== Task statement ==
After locating the line with "R5: 13k (+5V, U1/RST) -> 27k (+5V, U1/RST)" in the data that follows, return it and every later line exactly, up to and including the line with "IC1 pin IN: VRAW -> GND".

Edit tracking data:
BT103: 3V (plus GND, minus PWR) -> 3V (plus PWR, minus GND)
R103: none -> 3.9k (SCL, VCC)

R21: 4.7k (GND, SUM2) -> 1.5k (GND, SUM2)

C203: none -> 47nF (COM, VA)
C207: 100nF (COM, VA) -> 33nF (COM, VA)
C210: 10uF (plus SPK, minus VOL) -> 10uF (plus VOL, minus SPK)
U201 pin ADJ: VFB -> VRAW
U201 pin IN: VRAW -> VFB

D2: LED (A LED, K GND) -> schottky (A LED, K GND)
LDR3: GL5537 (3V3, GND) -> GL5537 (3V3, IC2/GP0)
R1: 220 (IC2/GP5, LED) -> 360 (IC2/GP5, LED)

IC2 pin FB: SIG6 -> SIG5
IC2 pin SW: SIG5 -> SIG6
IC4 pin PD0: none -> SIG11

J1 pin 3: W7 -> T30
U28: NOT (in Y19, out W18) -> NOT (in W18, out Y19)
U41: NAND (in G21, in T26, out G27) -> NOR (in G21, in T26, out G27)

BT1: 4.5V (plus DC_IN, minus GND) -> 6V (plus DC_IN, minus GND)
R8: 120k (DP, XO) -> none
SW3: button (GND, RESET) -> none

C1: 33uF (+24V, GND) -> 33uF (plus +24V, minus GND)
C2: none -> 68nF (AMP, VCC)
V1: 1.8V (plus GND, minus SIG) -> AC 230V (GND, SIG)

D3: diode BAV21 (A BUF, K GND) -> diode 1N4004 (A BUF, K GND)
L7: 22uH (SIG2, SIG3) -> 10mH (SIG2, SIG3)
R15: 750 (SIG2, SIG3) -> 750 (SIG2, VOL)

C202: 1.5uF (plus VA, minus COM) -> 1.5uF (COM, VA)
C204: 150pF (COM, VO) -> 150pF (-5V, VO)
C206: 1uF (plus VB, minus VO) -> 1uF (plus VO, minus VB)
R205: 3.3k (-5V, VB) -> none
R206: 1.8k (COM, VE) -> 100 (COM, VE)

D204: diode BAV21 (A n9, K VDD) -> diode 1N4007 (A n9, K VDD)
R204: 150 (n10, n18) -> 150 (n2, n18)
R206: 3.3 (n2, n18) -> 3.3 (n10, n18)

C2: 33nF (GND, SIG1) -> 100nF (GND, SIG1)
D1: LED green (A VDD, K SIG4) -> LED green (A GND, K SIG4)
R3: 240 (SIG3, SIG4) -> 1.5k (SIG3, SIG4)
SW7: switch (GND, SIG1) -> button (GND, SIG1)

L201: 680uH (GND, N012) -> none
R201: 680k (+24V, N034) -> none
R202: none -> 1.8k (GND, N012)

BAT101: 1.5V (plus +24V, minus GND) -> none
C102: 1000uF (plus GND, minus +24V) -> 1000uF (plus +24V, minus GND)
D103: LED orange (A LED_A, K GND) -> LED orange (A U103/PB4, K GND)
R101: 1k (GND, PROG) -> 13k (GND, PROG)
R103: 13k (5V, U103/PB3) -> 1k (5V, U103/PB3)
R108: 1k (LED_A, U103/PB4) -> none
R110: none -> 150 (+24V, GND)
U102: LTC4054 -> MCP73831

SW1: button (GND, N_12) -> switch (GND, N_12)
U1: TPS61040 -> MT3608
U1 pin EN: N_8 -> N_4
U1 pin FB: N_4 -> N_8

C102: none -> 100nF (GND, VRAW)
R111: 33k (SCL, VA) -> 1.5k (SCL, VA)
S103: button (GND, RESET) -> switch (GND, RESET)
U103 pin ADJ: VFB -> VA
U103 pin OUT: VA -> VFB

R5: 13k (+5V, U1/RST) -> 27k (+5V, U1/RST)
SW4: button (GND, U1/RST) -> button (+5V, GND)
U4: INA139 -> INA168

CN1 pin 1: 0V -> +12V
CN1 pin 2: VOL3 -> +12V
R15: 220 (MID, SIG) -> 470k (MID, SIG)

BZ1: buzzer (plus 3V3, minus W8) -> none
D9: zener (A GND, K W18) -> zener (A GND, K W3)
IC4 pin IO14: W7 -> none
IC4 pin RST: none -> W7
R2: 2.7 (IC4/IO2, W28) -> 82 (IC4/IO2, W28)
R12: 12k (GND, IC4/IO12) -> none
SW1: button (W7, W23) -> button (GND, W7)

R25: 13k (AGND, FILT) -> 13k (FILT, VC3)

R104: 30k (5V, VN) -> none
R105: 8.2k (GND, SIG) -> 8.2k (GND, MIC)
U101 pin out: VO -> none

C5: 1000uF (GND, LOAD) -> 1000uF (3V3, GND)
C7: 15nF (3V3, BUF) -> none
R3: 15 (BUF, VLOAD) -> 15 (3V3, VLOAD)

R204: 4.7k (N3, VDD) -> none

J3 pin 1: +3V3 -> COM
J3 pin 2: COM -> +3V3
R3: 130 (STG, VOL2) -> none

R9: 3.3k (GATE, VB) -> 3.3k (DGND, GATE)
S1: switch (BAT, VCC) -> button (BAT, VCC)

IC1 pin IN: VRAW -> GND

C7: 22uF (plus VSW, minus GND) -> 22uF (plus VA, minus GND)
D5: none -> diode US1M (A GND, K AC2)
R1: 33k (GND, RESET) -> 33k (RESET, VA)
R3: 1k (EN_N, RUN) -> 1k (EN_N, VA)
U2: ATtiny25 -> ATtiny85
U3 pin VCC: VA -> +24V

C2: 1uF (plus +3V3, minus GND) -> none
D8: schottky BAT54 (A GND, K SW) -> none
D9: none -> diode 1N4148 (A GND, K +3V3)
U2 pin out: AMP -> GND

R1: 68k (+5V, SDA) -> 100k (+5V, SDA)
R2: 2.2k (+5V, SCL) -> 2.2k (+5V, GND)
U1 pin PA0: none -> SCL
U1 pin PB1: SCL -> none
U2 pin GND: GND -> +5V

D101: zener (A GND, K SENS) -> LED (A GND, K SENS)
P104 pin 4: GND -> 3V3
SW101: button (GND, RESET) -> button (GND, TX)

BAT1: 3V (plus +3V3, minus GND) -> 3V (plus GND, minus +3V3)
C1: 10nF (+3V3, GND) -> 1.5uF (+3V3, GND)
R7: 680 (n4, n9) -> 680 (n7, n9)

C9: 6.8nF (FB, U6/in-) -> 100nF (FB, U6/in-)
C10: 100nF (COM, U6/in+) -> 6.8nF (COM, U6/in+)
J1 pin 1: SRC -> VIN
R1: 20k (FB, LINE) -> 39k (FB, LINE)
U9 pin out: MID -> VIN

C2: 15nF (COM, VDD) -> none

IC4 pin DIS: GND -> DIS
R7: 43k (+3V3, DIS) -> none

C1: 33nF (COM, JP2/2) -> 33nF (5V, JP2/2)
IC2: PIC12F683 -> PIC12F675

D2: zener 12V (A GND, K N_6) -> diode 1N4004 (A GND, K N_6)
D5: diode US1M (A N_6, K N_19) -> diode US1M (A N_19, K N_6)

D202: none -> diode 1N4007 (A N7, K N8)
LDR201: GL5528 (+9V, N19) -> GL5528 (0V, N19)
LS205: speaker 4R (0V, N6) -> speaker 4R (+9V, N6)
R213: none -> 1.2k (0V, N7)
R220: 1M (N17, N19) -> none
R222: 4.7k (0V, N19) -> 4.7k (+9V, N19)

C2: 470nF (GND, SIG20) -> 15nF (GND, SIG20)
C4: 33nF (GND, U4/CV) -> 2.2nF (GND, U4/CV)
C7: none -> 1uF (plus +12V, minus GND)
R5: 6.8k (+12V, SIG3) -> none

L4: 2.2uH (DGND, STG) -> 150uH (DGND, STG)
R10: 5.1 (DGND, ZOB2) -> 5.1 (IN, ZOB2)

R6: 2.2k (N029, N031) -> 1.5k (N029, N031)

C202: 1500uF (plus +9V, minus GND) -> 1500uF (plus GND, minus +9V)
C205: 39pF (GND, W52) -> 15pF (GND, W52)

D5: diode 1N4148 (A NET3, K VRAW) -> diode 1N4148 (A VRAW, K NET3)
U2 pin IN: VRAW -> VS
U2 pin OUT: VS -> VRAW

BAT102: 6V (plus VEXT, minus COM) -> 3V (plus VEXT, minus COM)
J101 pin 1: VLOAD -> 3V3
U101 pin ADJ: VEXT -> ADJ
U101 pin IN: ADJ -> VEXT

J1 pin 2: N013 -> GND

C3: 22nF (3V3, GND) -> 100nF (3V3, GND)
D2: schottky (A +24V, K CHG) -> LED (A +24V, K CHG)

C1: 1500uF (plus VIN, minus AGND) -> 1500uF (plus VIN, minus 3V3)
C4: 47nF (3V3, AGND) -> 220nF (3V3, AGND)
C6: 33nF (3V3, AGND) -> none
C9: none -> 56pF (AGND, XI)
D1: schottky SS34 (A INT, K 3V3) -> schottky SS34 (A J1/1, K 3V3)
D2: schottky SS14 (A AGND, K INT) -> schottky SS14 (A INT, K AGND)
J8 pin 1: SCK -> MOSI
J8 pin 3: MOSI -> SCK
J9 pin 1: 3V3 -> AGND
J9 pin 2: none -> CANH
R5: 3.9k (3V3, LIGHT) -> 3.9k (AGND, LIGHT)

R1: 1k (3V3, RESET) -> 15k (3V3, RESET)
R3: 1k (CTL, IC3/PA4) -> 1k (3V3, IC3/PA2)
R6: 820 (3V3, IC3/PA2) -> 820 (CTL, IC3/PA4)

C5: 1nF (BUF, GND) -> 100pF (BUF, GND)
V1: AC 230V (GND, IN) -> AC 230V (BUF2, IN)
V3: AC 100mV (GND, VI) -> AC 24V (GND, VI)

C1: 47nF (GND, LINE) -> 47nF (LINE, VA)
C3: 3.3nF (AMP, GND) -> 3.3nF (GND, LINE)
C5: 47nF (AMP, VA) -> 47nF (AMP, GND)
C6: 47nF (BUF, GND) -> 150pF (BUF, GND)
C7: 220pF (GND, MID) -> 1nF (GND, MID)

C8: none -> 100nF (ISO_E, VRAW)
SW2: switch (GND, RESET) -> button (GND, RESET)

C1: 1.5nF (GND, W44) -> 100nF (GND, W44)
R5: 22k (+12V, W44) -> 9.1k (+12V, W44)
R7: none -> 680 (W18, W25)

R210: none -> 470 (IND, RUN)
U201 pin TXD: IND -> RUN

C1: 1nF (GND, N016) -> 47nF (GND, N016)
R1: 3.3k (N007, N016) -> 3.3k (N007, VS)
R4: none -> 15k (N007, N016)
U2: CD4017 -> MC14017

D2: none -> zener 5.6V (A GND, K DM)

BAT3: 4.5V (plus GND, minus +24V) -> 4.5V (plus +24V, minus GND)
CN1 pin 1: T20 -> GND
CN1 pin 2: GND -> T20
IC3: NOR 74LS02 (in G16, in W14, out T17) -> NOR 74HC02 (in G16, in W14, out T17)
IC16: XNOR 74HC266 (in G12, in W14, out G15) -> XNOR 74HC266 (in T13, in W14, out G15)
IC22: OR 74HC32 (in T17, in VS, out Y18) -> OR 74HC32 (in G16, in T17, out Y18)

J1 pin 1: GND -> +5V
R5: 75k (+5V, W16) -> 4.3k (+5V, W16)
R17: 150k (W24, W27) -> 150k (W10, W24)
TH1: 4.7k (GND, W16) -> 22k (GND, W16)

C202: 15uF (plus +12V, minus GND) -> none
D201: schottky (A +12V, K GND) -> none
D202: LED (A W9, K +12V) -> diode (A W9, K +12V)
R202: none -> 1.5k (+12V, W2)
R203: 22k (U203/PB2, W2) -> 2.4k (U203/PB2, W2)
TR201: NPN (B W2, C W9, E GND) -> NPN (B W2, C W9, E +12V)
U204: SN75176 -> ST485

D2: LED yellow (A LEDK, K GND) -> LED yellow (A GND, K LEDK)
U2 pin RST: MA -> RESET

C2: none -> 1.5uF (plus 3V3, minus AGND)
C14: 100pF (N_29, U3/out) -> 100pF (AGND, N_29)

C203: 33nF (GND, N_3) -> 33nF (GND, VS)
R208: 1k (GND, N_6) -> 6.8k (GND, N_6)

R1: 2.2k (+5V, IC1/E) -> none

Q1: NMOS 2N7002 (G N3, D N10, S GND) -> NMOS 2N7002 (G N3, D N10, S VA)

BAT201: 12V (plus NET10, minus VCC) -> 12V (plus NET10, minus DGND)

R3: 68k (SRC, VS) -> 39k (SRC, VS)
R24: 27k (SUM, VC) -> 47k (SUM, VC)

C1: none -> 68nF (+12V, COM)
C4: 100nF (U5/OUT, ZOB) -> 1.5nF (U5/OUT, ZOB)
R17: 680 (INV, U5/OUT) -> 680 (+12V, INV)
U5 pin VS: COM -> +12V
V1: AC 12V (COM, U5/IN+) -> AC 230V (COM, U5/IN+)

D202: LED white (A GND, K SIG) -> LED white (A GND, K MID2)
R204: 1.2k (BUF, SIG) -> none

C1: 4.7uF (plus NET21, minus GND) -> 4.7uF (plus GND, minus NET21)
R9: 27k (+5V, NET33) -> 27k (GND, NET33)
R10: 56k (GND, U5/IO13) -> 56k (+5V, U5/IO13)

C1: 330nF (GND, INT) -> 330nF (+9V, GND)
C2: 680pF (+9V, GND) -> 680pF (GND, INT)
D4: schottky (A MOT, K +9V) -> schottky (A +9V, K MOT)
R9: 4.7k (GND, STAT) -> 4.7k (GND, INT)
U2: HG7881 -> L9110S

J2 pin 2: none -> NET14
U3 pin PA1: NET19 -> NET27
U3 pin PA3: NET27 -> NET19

== Task result ==
R5: 13k (+5V, U1/RST) -> 27k (+5V, U1/RST)
SW4: button (GND, U1/RST) -> button (+5V, GND)
U4: INA139 -> INA168

CN1 pin 1: 0V -> +12V
CN1 pin 2: VOL3 -> +12V
R15: 220 (MID, SIG) -> 470k (MID, SIG)

BZ1: buzzer (plus 3V3, minus W8) -> none
D9: zener (A GND, K W18) -> zener (A GND, K W3)
IC4 pin IO14: W7 -> none
IC4 pin RST: none -> W7
R2: 2.7 (IC4/IO2, W28) -> 82 (IC4/IO2, W28)
R12: 12k (GND, IC4/IO12) -> none
SW1: button (W7, W23) -> button (GND, W7)

R25: 13k (AGND, FILT) -> 13k (FILT, VC3)

R104: 30k (5V, VN) -> none
R105: 8.2k (GND, SIG) -> 8.2k (GND, MIC)
U101 pin out: VO -> none

C5: 1000uF (GND, LOAD) -> 1000uF (3V3, GND)
C7: 15nF (3V3, BUF) -> none
R3: 15 (BUF, VLOAD) -> 15 (3V3, VLOAD)

R204: 4.7k (N3, VDD) -> none

J3 pin 1: +3V3 -> COM
J3 pin 2: COM -> +3V3
R3: 130 (STG, VOL2) -> none

R9: 3.3k (GATE, VB) -> 3.3k (DGND, GATE)
S1: switch (BAT, VCC) -> button (BAT, VCC)

IC1 pin IN: VRAW -> GND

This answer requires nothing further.